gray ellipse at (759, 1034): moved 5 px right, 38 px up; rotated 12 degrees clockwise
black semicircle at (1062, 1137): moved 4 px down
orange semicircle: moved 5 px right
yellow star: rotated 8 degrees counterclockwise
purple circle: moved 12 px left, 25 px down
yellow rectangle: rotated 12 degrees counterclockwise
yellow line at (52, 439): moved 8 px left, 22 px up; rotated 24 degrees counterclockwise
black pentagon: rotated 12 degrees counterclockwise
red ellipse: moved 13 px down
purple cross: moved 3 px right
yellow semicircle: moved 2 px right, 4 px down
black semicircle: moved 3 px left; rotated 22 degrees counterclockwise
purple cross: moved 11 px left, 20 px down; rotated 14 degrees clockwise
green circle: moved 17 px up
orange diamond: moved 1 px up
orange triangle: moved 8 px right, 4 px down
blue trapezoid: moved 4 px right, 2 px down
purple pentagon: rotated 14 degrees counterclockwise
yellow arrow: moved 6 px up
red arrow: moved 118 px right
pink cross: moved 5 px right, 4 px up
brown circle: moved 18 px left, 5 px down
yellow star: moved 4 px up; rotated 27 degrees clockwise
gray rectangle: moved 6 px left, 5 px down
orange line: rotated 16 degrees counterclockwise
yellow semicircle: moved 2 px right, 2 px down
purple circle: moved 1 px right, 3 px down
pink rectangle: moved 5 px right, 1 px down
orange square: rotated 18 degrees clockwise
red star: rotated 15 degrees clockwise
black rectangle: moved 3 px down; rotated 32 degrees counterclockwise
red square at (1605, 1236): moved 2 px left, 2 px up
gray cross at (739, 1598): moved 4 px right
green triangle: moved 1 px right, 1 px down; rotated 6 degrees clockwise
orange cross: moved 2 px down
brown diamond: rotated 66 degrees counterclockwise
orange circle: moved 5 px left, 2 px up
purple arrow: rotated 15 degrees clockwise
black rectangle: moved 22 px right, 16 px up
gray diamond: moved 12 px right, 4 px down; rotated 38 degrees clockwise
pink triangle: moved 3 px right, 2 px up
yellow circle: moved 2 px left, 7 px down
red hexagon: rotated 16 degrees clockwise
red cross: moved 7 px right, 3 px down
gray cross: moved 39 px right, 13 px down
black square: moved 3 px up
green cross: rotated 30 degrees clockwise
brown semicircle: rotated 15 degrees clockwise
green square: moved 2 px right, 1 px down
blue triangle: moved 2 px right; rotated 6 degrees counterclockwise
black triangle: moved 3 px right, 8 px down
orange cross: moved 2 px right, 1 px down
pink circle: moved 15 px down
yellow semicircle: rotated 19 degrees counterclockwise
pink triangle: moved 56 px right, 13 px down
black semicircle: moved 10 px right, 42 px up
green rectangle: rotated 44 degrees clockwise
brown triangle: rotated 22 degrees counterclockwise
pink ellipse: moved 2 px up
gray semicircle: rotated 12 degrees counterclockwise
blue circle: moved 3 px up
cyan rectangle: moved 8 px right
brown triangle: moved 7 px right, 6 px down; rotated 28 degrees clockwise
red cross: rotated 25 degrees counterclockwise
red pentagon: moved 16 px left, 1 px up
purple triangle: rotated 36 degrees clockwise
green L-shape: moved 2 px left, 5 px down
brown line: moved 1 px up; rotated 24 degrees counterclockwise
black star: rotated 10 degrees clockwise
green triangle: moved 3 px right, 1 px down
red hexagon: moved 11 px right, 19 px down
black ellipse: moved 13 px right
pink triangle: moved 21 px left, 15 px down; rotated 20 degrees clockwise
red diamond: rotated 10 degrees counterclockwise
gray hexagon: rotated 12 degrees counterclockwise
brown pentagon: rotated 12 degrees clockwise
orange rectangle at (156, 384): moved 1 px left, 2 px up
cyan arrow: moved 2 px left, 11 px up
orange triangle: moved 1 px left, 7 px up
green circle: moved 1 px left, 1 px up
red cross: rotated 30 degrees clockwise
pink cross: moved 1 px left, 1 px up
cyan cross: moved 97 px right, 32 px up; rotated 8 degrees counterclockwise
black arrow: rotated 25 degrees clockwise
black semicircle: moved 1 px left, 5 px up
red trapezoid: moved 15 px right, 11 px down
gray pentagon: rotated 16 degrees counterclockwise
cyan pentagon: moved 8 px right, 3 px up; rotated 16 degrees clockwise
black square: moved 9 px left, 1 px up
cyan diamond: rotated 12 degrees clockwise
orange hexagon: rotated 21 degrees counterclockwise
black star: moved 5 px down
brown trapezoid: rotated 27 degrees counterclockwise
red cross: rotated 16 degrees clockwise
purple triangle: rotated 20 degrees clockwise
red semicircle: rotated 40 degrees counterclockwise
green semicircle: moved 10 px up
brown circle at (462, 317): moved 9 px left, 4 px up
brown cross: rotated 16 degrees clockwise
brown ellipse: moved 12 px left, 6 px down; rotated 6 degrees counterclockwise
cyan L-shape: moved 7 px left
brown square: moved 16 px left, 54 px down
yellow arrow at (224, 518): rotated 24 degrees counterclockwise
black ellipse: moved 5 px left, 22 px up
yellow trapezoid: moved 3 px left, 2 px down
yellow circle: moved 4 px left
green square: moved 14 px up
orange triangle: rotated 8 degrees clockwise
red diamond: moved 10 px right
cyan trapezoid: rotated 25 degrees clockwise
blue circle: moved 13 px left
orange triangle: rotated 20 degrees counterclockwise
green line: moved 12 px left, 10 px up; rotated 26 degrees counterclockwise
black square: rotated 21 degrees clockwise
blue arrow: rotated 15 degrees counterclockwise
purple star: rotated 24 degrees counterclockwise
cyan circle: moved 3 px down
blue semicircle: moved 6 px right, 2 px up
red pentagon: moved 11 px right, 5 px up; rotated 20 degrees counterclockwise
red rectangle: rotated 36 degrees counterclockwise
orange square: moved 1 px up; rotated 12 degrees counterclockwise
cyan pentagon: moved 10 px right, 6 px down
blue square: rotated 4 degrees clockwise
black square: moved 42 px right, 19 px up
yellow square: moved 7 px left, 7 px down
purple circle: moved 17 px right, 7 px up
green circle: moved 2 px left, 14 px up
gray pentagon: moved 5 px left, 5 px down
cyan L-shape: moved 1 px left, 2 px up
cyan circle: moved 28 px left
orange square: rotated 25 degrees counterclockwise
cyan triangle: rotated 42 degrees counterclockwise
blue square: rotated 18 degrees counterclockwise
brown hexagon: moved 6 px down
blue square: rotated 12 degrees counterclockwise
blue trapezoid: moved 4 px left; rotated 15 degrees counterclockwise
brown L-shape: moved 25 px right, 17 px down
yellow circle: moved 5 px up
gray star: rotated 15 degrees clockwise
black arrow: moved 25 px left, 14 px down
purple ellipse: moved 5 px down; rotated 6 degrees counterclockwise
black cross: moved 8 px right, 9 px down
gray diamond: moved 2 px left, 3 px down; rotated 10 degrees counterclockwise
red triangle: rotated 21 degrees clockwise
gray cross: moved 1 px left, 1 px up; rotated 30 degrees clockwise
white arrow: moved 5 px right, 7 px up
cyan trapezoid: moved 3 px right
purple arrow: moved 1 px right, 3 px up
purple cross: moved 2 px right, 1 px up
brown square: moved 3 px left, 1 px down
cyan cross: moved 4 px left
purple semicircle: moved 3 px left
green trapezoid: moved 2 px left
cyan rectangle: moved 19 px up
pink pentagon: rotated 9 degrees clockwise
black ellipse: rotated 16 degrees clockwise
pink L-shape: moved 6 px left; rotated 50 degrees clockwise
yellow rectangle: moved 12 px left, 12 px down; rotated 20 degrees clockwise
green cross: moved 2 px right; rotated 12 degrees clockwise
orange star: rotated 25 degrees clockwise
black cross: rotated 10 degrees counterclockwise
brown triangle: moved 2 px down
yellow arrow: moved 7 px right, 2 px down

=== DIRECTIONS FOR THIS TASK ===
Format every line of the material above as a Markdown table with the columns Row and Line, numbering the rows in order and leaving out blank lines.

=== ANSWER TO THIS PROBLEM ===
| Row | Line |
|---|---|
| 1 | gray ellipse at (759, 1034): moved 5 px right, 38 px up; rotated 12 degrees clockwise |
| 2 | black semicircle at (1062, 1137): moved 4 px down |
| 3 | orange semicircle: moved 5 px right |
| 4 | yellow star: rotated 8 degrees counterclockwise |
| 5 | purple circle: moved 12 px left, 25 px down |
| 6 | yellow rectangle: rotated 12 degrees counterclockwise |
| 7 | yellow line at (52, 439): moved 8 px left, 22 px up; rotated 24 degrees counterclockwise |
| 8 | black pentagon: rotated 12 degrees counterclockwise |
| 9 | red ellipse: moved 13 px down |
| 10 | purple cross: moved 3 px right |
| 11 | yellow semicircle: moved 2 px right, 4 px down |
| 12 | black semicircle: moved 3 px left; rotated 22 degrees counterclockwise |
| 13 | purple cross: moved 11 px left, 20 px down; rotated 14 degrees clockwise |
| 14 | green circle: moved 17 px up |
| 15 | orange diamond: moved 1 px up |
| 16 | orange triangle: moved 8 px right, 4 px down |
| 17 | blue trapezoid: moved 4 px right, 2 px down |
| 18 | purple pentagon: rotated 14 degrees counterclockwise |
| 19 | yellow arrow: moved 6 px up |
| 20 | red arrow: moved 118 px right |
| 21 | pink cross: moved 5 px right, 4 px up |
| 22 | brown circle: moved 18 px left, 5 px down |
| 23 | yellow star: moved 4 px up; rotated 27 degrees clockwise |
| 24 | gray rectangle: moved 6 px left, 5 px down |
| 25 | orange line: rotated 16 degrees counterclockwise |
| 26 | yellow semicircle: moved 2 px right, 2 px down |
| 27 | purple circle: moved 1 px right, 3 px down |
| 28 | pink rectangle: moved 5 px right, 1 px down |
| 29 | orange square: rotated 18 degrees clockwise |
| 30 | red star: rotated 15 degrees clockwise |
| 31 | black rectangle: moved 3 px down; rotated 32 degrees counterclockwise |
| 32 | red square at (1605, 1236): moved 2 px left, 2 px up |
| 33 | gray cross at (739, 1598): moved 4 px right |
| 34 | green triangle: moved 1 px right, 1 px down; rotated 6 degrees clockwise |
| 35 | orange cross: moved 2 px down |
| 36 | brown diamond: rotated 66 degrees counterclockwise |
| 37 | orange circle: moved 5 px left, 2 px up |
| 38 | purple arrow: rotated 15 degrees clockwise |
| 39 | black rectangle: moved 22 px right, 16 px up |
| 40 | gray diamond: moved 12 px right, 4 px down; rotated 38 degrees clockwise |
| 41 | pink triangle: moved 3 px right, 2 px up |
| 42 | yellow circle: moved 2 px left, 7 px down |
| 43 | red hexagon: rotated 16 degrees clockwise |
| 44 | red cross: moved 7 px right, 3 px down |
| 45 | gray cross: moved 39 px right, 13 px down |
| 46 | black square: moved 3 px up |
| 47 | green cross: rotated 30 degrees clockwise |
| 48 | brown semicircle: rotated 15 degrees clockwise |
| 49 | green square: moved 2 px right, 1 px down |
| 50 | blue triangle: moved 2 px right; rotated 6 degrees counterclockwise |
| 51 | black triangle: moved 3 px right, 8 px down |
| 52 | orange cross: moved 2 px right, 1 px down |
| 53 | pink circle: moved 15 px down |
| 54 | yellow semicircle: rotated 19 degrees counterclockwise |
| 55 | pink triangle: moved 56 px right, 13 px down |
| 56 | black semicircle: moved 10 px right, 42 px up |
| 57 | green rectangle: rotated 44 degrees clockwise |
| 58 | brown triangle: rotated 22 degrees counterclockwise |
| 59 | pink ellipse: moved 2 px up |
| 60 | gray semicircle: rotated 12 degrees counterclockwise |
| 61 | blue circle: moved 3 px up |
| 62 | cyan rectangle: moved 8 px right |
| 63 | brown triangle: moved 7 px right, 6 px down; rotated 28 degrees clockwise |
| 64 | red cross: rotated 25 degrees counterclockwise |
| 65 | red pentagon: moved 16 px left, 1 px up |
| 66 | purple triangle: rotated 36 degrees clockwise |
| 67 | green L-shape: moved 2 px left, 5 px down |
| 68 | brown line: moved 1 px up; rotated 24 degrees counterclockwise |
| 69 | black star: rotated 10 degrees clockwise |
| 70 | green triangle: moved 3 px right, 1 px down |
| 71 | red hexagon: moved 11 px right, 19 px down |
| 72 | black ellipse: moved 13 px right |
| 73 | pink triangle: moved 21 px left, 15 px down; rotated 20 degrees clockwise |
| 74 | red diamond: rotated 10 degrees counterclockwise |
| 75 | gray hexagon: rotated 12 degrees counterclockwise |
| 76 | brown pentagon: rotated 12 degrees clockwise |
| 77 | orange rectangle at (156, 384): moved 1 px left, 2 px up |
| 78 | cyan arrow: moved 2 px left, 11 px up |
| 79 | orange triangle: moved 1 px left, 7 px up |
| 80 | green circle: moved 1 px left, 1 px up |
| 81 | red cross: rotated 30 degrees clockwise |
| 82 | pink cross: moved 1 px left, 1 px up |
| 83 | cyan cross: moved 97 px right, 32 px up; rotated 8 degrees counterclockwise |
| 84 | black arrow: rotated 25 degrees clockwise |
| 85 | black semicircle: moved 1 px left, 5 px up |
| 86 | red trapezoid: moved 15 px right, 11 px down |
| 87 | gray pentagon: rotated 16 degrees counterclockwise |
| 88 | cyan pentagon: moved 8 px right, 3 px up; rotated 16 degrees clockwise |
| 89 | black square: moved 9 px left, 1 px up |
| 90 | cyan diamond: rotated 12 degrees clockwise |
| 91 | orange hexagon: rotated 21 degrees counterclockwise |
| 92 | black star: moved 5 px down |
| 93 | brown trapezoid: rotated 27 degrees counterclockwise |
| 94 | red cross: rotated 16 degrees clockwise |
| 95 | purple triangle: rotated 20 degrees clockwise |
| 96 | red semicircle: rotated 40 degrees counterclockwise |
| 97 | green semicircle: moved 10 px up |
| 98 | brown circle at (462, 317): moved 9 px left, 4 px up |
| 99 | brown cross: rotated 16 degrees clockwise |
| 100 | brown ellipse: moved 12 px left, 6 px down; rotated 6 degrees counterclockwise |
| 101 | cyan L-shape: moved 7 px left |
| 102 | brown square: moved 16 px left, 54 px down |
| 103 | yellow arrow at (224, 518): rotated 24 degrees counterclockwise |
| 104 | black ellipse: moved 5 px left, 22 px up |
| 105 | yellow trapezoid: moved 3 px left, 2 px down |
| 106 | yellow circle: moved 4 px left |
| 107 | green square: moved 14 px up |
| 108 | orange triangle: rotated 8 degrees clockwise |
| 109 | red diamond: moved 10 px right |
| 110 | cyan trapezoid: rotated 25 degrees clockwise |
| 111 | blue circle: moved 13 px left |
| 112 | orange triangle: rotated 20 degrees counterclockwise |
| 113 | green line: moved 12 px left, 10 px up; rotated 26 degrees counterclockwise |
| 114 | black square: rotated 21 degrees clockwise |
| 115 | blue arrow: rotated 15 degrees counterclockwise |
| 116 | purple star: rotated 24 degrees counterclockwise |
| 117 | cyan circle: moved 3 px down |
| 118 | blue semicircle: moved 6 px right, 2 px up |
| 119 | red pentagon: moved 11 px right, 5 px up; rotated 20 degrees counterclockwise |
| 120 | red rectangle: rotated 36 degrees counterclockwise |
| 121 | orange square: moved 1 px up; rotated 12 degrees counterclockwise |
| 122 | cyan pentagon: moved 10 px right, 6 px down |
| 123 | blue square: rotated 4 degrees clockwise |
| 124 | black square: moved 42 px right, 19 px up |
| 125 | yellow square: moved 7 px left, 7 px down |
| 126 | purple circle: moved 17 px right, 7 px up |
| 127 | green circle: moved 2 px left, 14 px up |
| 128 | gray pentagon: moved 5 px left, 5 px down |
| 129 | cyan L-shape: moved 1 px left, 2 px up |
| 130 | cyan circle: moved 28 px left |
| 131 | orange square: rotated 25 degrees counterclockwise |
| 132 | cyan triangle: rotated 42 degrees counterclockwise |
| 133 | blue square: rotated 18 degrees counterclockwise |
| 134 | brown hexagon: moved 6 px down |
| 135 | blue square: rotated 12 degrees counterclockwise |
| 136 | blue trapezoid: moved 4 px left; rotated 15 degrees counterclockwise |
| 137 | brown L-shape: moved 25 px right, 17 px down |
| 138 | yellow circle: moved 5 px up |
| 139 | gray star: rotated 15 degrees clockwise |
| 140 | black arrow: moved 25 px left, 14 px down |
| 141 | purple ellipse: moved 5 px down; rotated 6 degrees counterclockwise |
| 142 | black cross: moved 8 px right, 9 px down |
| 143 | gray diamond: moved 2 px left, 3 px down; rotated 10 degrees counterclockwise |
| 144 | red triangle: rotated 21 degrees clockwise |
| 145 | gray cross: moved 1 px left, 1 px up; rotated 30 degrees clockwise |
| 146 | white arrow: moved 5 px right, 7 px up |
| 147 | cyan trapezoid: moved 3 px right |
| 148 | purple arrow: moved 1 px right, 3 px up |
| 149 | purple cross: moved 2 px right, 1 px up |
| 150 | brown square: moved 3 px left, 1 px down |
| 151 | cyan cross: moved 4 px left |
| 152 | purple semicircle: moved 3 px left |
| 153 | green trapezoid: moved 2 px left |
| 154 | cyan rectangle: moved 19 px up |
| 155 | pink pentagon: rotated 9 degrees clockwise |
| 156 | black ellipse: rotated 16 degrees clockwise |
| 157 | pink L-shape: moved 6 px left; rotated 50 degrees clockwise |
| 158 | yellow rectangle: moved 12 px left, 12 px down; rotated 20 degrees clockwise |
| 159 | green cross: moved 2 px right; rotated 12 degrees clockwise |
| 160 | orange star: rotated 25 degrees clockwise |
| 161 | black cross: rotated 10 degrees counterclockwise |
| 162 | brown triangle: moved 2 px down |
| 163 | yellow arrow: moved 7 px right, 2 px down |